Source data
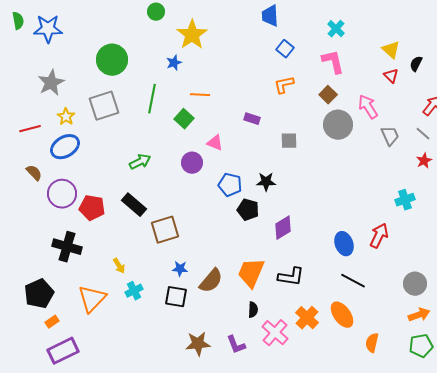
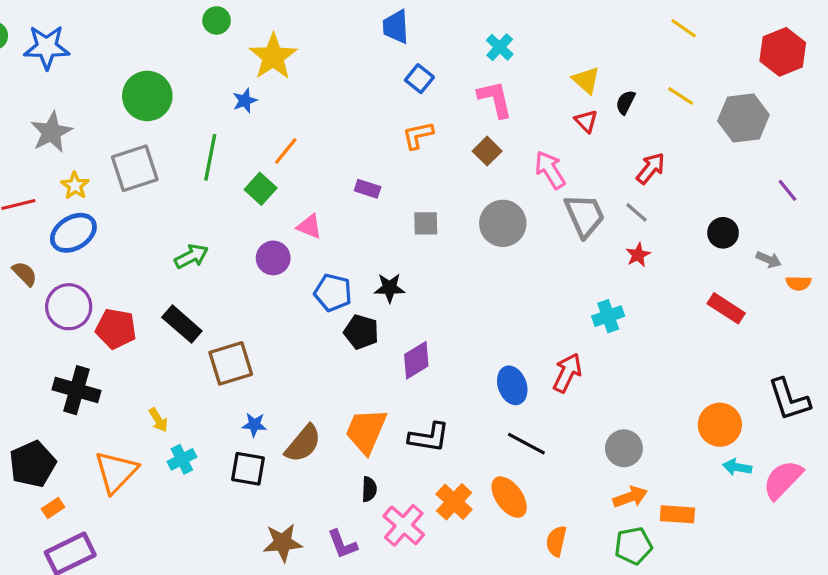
orange line: (200, 95) -> (286, 151), turned -54
gray circle: (338, 125) -> (503, 223), moved
gray trapezoid: (390, 136) -> (585, 215), size x1.4

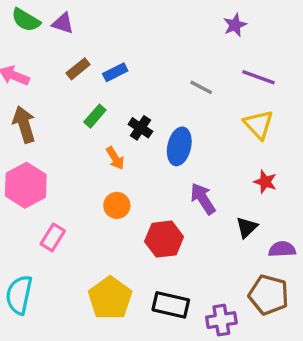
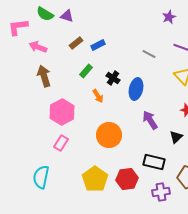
pink hexagon: (26, 185) -> (62, 112), moved
orange circle: (117, 205) -> (109, 135), moved, size x1.6
red hexagon: (164, 239) -> (127, 179), moved
black rectangle: (171, 305) -> (154, 162), moved

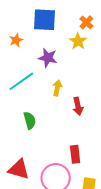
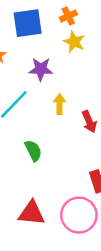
orange cross: (86, 22) -> (68, 16), moved, turned 32

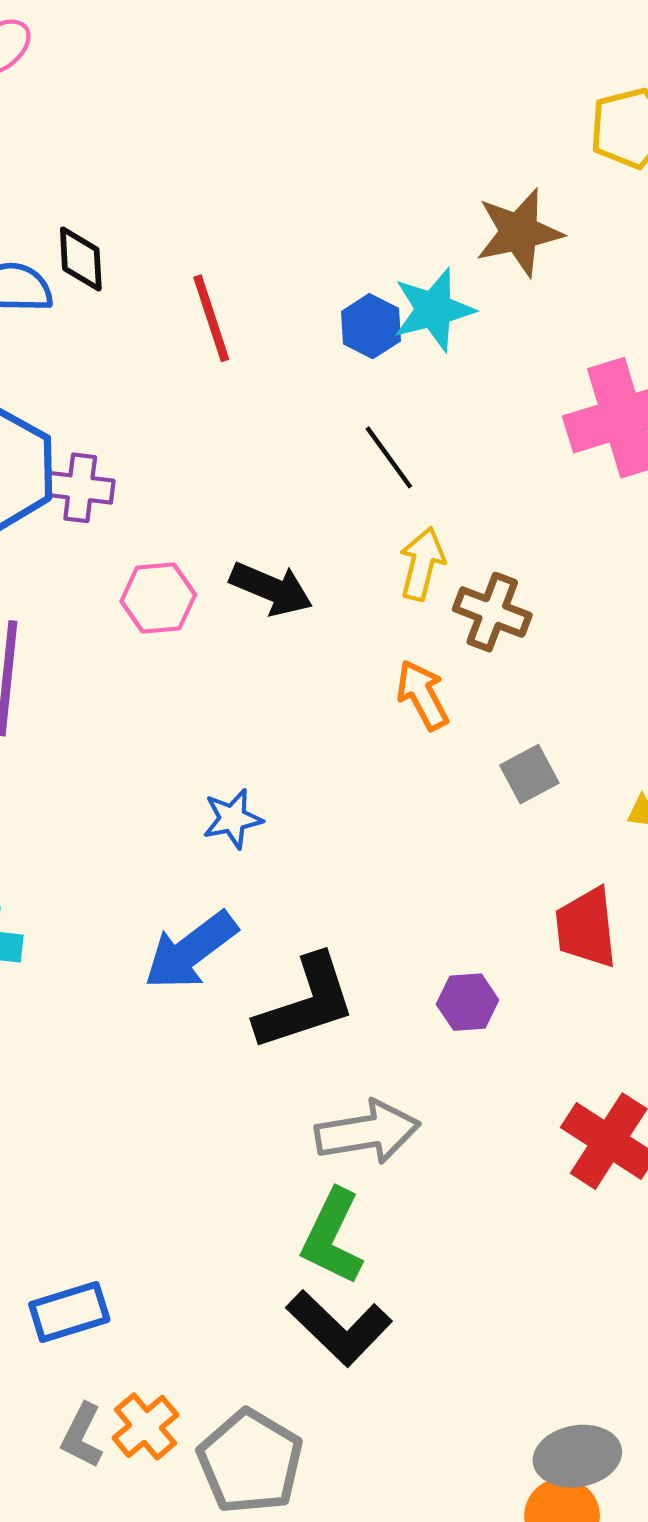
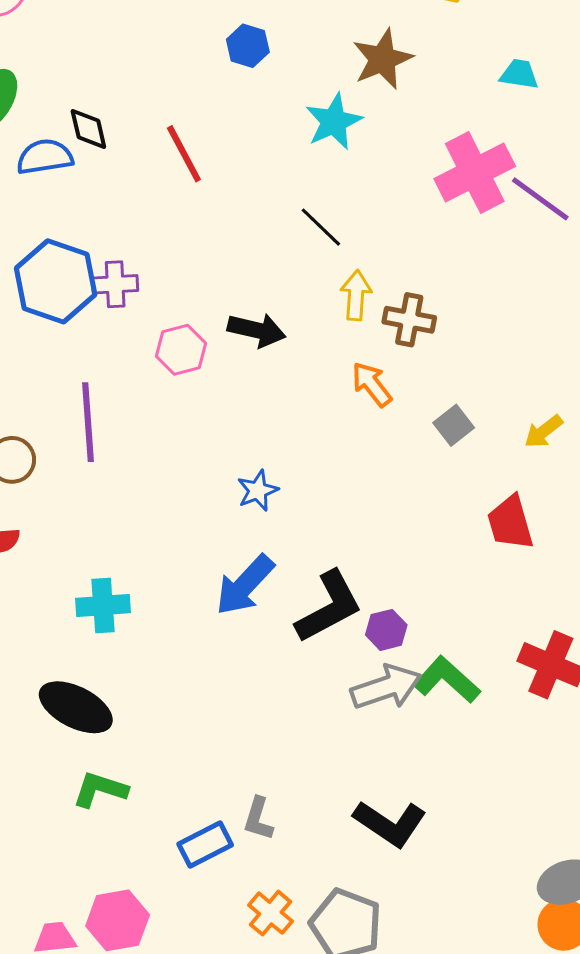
blue hexagon: (371, 326) -> (248, 46), moved
purple hexagon: (468, 1002) -> (386, 630), moved
green L-shape: (332, 1237) -> (447, 680), moved, turned 116
gray L-shape: (82, 1436) -> (258, 819), moved

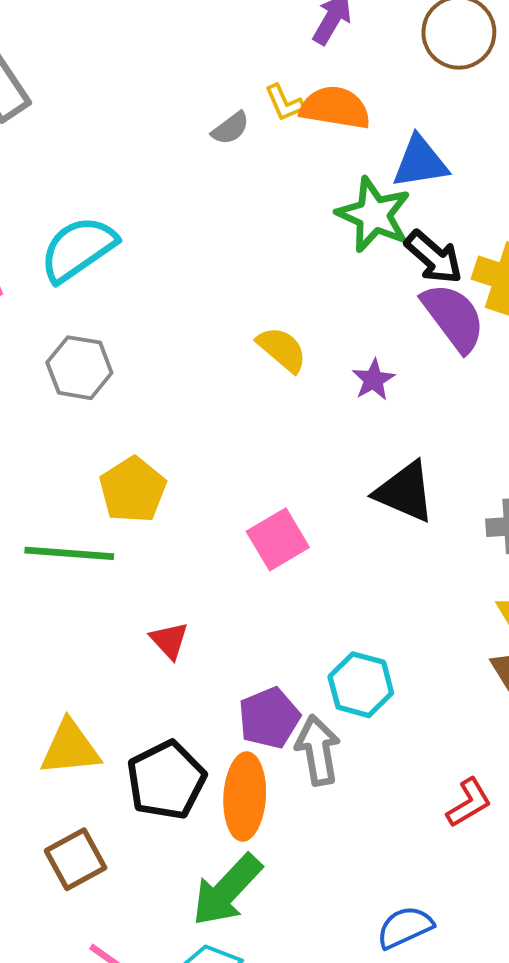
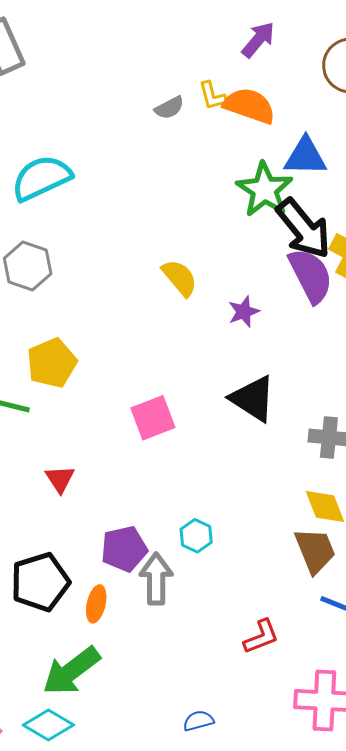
black arrow: (434, 257) -> (304, 229), size x1.4
cyan hexagon: (361, 685) -> (196, 536), size x0.7
orange ellipse: (245, 796) -> (96, 604), size x0.6
blue semicircle: (405, 927) -> (198, 721), size x0.7

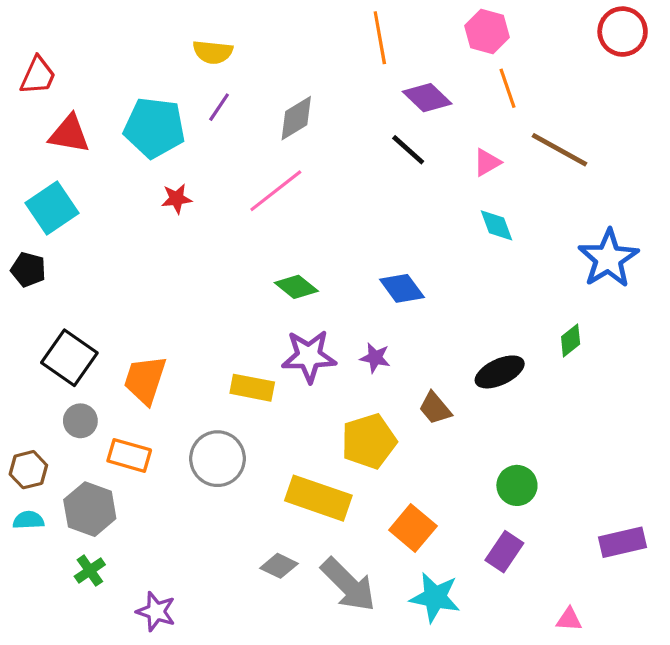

**Task item:** In the entries above, find every line holding the word "black" and copy it out.

**Exercise response:**
black rectangle: (171, 305) -> (154, 162), moved
black arrow: (434, 257) -> (304, 229), size x1.4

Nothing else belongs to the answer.